- Records for the task -
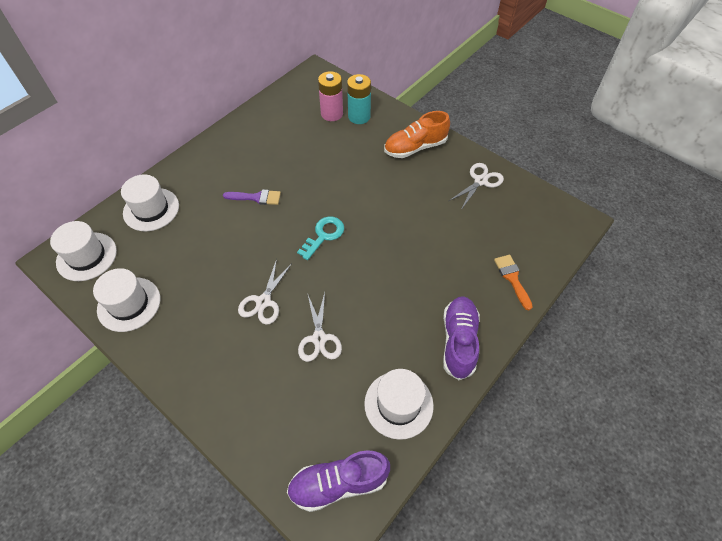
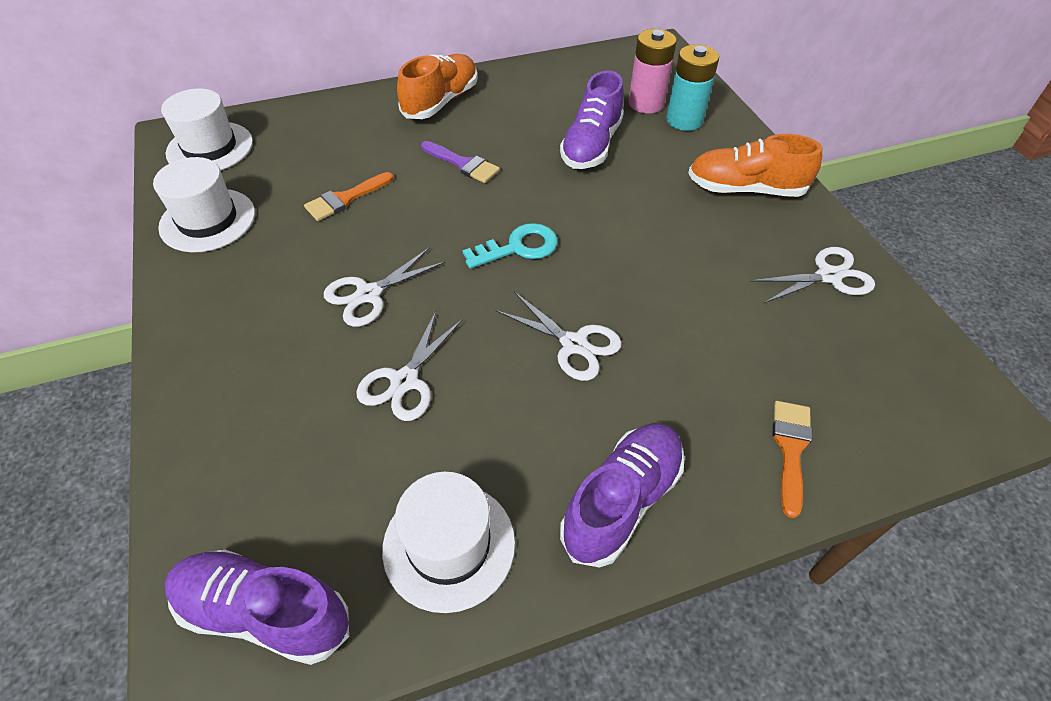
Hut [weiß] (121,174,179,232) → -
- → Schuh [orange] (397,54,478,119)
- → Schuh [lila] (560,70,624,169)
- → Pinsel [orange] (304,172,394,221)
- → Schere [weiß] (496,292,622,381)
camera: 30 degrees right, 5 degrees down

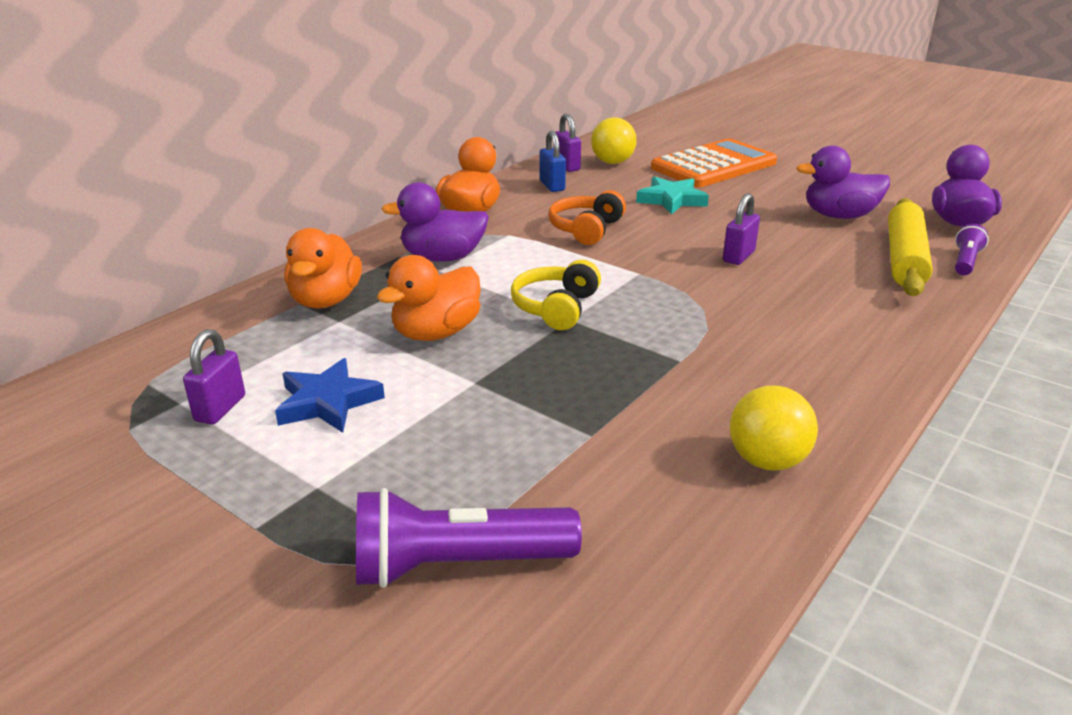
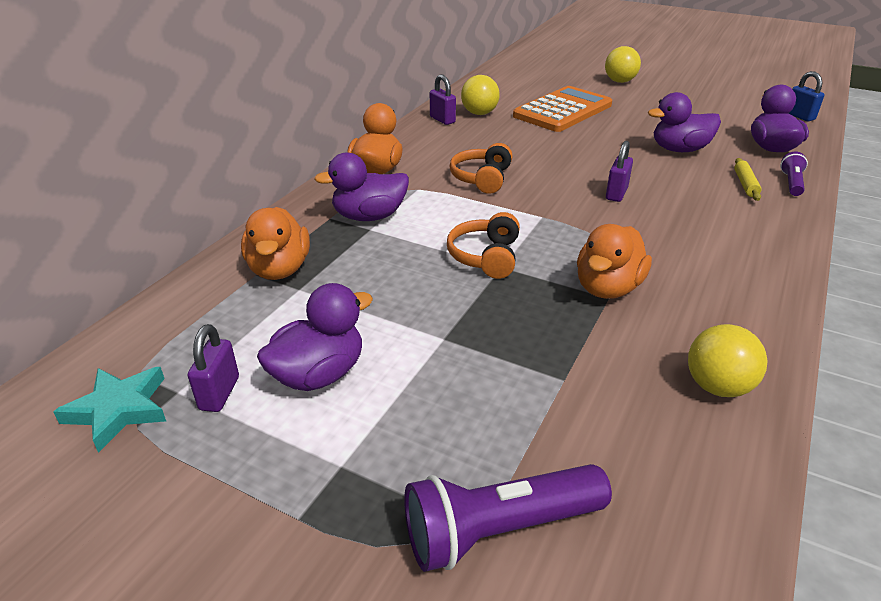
Vorhängeschloss [blau] (540,131,566,192) → Vorhängeschloss [blau] (788,71,824,122), shifted
Stern [türkis] (636,176,709,215) → Stern [türkis] (53,367,166,453), shifted
Nudelholz [gelb] (888,198,933,296) → Nudelholz [gelb] (734,158,762,201), x0.49
Ente [orange] (377,255,481,341) → Ente [orange] (577,224,652,299), shifted
Kopfhörer [gelb] (511,260,601,330) → Kopfhörer [orange] (447,212,520,279)
Stern [blau] (275,358,385,433) → Ente [lila] (257,283,373,391)
- → Ball [gelb] (605,46,641,83)
camera: 10 degrees left, 5 degrees up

- What to produce -
Find out how many lines in the data above hold the word "Schuh". Write only the number.

- Problem solution -
2